Material shown:
/---
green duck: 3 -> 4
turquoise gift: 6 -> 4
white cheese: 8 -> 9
\---
/---
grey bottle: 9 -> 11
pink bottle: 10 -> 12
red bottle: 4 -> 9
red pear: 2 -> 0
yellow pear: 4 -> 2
\---
/---
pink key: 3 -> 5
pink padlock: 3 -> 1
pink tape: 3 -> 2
\---
Exercise: Could you find every line in the records above that has the string "bottle" and copy it?

Answer to this task:
grey bottle: 9 -> 11
pink bottle: 10 -> 12
red bottle: 4 -> 9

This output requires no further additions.